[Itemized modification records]

******

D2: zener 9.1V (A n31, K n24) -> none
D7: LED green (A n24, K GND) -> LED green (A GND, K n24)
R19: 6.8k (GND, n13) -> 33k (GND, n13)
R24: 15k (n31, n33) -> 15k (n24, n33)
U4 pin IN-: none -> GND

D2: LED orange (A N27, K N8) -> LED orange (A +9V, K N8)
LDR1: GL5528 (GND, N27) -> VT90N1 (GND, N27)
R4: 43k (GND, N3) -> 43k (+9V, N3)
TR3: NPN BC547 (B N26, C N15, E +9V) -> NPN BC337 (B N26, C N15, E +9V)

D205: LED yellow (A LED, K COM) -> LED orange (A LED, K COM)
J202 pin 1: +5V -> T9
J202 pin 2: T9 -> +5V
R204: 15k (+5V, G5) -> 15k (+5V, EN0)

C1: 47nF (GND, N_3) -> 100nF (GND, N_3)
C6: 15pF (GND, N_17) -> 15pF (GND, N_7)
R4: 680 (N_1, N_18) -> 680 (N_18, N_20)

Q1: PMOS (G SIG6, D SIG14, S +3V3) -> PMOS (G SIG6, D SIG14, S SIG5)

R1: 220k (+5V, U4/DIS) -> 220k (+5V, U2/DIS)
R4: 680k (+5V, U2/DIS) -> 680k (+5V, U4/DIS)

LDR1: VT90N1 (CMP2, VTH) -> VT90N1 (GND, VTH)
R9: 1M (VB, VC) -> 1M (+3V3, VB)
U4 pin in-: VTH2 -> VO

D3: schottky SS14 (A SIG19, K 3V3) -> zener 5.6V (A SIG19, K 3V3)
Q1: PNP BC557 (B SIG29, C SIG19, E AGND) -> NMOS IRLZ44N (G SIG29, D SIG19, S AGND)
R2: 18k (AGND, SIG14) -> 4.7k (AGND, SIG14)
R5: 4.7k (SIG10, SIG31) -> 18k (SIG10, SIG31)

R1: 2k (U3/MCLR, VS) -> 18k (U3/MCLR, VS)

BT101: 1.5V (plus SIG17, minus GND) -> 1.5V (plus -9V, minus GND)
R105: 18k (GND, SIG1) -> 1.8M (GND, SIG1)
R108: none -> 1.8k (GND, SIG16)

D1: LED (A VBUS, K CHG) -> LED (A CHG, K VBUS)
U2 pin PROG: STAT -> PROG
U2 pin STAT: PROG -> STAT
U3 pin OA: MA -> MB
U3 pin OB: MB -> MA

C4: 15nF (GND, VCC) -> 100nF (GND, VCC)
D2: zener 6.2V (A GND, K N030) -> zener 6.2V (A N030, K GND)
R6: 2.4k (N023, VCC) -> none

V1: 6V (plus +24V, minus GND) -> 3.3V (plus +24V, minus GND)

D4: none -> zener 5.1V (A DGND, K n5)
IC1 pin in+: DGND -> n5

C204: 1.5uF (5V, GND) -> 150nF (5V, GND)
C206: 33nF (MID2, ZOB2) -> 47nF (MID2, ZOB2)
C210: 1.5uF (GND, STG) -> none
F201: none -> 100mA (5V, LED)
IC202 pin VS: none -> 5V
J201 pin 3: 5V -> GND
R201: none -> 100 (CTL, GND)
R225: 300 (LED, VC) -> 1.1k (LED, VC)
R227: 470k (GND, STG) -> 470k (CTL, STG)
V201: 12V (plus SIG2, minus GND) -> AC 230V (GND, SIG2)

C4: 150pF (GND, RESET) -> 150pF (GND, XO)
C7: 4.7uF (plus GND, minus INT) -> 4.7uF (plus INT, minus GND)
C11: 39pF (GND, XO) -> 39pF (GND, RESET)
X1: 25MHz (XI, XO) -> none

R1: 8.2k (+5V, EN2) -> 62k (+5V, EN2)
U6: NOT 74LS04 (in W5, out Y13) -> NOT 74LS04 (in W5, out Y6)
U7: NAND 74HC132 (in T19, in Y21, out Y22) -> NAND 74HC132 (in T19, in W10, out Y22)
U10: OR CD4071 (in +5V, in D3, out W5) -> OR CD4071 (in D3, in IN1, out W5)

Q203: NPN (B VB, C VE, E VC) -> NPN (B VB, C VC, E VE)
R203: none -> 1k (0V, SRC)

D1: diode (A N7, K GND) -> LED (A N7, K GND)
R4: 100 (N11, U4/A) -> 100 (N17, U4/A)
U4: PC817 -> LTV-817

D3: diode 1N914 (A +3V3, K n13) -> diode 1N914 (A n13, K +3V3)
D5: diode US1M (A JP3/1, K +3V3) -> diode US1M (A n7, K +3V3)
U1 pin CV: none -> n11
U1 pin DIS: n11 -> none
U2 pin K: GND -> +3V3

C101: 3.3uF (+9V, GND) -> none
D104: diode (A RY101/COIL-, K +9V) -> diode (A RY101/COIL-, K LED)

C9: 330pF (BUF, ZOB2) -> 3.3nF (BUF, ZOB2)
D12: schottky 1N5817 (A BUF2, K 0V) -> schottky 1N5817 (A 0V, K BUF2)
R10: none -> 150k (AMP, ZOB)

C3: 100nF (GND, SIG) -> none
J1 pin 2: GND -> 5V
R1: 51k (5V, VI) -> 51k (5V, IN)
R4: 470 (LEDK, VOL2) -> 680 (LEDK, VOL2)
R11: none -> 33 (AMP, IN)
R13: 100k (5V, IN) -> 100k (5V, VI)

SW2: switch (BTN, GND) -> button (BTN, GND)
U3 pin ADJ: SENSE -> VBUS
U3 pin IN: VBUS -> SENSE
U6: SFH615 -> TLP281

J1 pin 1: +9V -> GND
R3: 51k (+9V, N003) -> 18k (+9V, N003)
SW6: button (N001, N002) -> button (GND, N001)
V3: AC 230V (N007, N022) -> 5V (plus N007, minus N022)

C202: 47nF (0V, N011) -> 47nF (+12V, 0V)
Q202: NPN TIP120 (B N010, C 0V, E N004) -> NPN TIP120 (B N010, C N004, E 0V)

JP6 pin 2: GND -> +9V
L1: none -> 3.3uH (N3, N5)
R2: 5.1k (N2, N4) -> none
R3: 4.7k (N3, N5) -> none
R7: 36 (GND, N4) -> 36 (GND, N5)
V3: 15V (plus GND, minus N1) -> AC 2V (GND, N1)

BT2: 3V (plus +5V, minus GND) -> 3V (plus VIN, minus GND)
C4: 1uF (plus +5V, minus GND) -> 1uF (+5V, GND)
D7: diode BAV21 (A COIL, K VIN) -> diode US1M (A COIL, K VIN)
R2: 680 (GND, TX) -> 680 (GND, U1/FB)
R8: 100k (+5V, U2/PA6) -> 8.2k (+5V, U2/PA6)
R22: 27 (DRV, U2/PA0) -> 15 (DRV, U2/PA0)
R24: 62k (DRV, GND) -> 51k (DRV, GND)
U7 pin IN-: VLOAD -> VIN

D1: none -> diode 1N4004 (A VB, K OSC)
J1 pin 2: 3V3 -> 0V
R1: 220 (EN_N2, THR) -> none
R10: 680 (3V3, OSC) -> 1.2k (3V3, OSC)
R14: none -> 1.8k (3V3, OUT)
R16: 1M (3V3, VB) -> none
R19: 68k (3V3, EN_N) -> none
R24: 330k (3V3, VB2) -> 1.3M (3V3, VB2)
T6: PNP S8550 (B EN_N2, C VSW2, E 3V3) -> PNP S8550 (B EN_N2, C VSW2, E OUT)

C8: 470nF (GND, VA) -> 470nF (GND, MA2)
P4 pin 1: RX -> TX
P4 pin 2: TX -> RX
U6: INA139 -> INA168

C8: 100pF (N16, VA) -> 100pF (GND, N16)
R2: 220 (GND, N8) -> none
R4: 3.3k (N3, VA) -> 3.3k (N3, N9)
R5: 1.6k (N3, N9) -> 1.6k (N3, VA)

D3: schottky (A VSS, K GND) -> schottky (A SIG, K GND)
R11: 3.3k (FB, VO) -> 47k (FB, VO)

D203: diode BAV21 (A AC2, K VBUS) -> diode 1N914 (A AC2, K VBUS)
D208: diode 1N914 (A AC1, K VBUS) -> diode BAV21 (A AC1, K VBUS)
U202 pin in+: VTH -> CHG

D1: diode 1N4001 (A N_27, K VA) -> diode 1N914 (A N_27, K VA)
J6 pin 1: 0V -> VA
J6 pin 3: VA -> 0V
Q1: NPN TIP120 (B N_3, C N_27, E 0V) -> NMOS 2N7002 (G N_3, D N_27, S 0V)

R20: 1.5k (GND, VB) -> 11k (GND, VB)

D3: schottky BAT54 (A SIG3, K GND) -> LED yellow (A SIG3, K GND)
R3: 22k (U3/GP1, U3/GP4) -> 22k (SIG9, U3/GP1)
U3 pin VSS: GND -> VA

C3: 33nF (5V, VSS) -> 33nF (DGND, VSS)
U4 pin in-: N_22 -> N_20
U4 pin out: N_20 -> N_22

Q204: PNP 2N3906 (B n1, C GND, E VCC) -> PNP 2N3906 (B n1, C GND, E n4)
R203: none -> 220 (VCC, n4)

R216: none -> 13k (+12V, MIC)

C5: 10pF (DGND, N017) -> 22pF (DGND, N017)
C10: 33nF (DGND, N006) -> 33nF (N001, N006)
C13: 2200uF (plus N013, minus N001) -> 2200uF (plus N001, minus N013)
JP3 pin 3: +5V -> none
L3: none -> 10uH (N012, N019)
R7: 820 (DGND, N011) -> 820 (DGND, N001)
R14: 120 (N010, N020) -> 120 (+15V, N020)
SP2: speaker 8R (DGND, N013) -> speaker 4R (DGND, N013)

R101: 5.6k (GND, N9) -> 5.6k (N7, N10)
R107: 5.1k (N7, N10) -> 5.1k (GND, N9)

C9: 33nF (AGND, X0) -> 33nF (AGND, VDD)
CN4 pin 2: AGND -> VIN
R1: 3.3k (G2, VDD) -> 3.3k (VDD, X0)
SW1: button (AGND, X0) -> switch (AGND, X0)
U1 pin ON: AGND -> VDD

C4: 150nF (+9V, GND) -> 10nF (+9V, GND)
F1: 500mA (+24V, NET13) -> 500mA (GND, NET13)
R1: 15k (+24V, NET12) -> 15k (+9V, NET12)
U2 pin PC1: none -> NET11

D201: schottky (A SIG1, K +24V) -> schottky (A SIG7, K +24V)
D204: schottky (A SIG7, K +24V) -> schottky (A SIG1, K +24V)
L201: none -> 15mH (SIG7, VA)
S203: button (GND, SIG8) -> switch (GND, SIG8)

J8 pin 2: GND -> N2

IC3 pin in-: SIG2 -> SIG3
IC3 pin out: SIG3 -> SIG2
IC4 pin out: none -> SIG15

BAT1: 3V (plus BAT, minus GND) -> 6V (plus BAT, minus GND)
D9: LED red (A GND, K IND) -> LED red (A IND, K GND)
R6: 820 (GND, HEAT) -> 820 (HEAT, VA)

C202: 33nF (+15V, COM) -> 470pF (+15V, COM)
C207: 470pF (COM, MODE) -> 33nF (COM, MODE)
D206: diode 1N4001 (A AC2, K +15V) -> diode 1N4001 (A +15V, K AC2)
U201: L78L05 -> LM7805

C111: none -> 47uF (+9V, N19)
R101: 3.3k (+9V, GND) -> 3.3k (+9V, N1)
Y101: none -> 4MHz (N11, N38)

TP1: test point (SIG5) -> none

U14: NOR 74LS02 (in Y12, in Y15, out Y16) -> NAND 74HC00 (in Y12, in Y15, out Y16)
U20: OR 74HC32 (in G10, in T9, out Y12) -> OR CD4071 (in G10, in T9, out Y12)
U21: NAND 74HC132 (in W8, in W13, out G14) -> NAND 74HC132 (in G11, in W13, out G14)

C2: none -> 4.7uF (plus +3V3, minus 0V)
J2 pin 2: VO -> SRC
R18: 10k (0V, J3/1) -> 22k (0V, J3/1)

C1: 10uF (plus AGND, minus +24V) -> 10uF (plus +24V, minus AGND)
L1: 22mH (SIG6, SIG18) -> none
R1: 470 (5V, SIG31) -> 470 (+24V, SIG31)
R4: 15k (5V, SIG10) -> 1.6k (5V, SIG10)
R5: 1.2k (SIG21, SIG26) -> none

******

EXERCISE => Where the line containing "Y101: none -> 4MHz (N11, N38)" appears in the records above, begin copying and continue through the last line; copy each line exactly and include no others.

SOLUTION TO THIS EXERCISE =>
Y101: none -> 4MHz (N11, N38)

TP1: test point (SIG5) -> none

U14: NOR 74LS02 (in Y12, in Y15, out Y16) -> NAND 74HC00 (in Y12, in Y15, out Y16)
U20: OR 74HC32 (in G10, in T9, out Y12) -> OR CD4071 (in G10, in T9, out Y12)
U21: NAND 74HC132 (in W8, in W13, out G14) -> NAND 74HC132 (in G11, in W13, out G14)

C2: none -> 4.7uF (plus +3V3, minus 0V)
J2 pin 2: VO -> SRC
R18: 10k (0V, J3/1) -> 22k (0V, J3/1)

C1: 10uF (plus AGND, minus +24V) -> 10uF (plus +24V, minus AGND)
L1: 22mH (SIG6, SIG18) -> none
R1: 470 (5V, SIG31) -> 470 (+24V, SIG31)
R4: 15k (5V, SIG10) -> 1.6k (5V, SIG10)
R5: 1.2k (SIG21, SIG26) -> none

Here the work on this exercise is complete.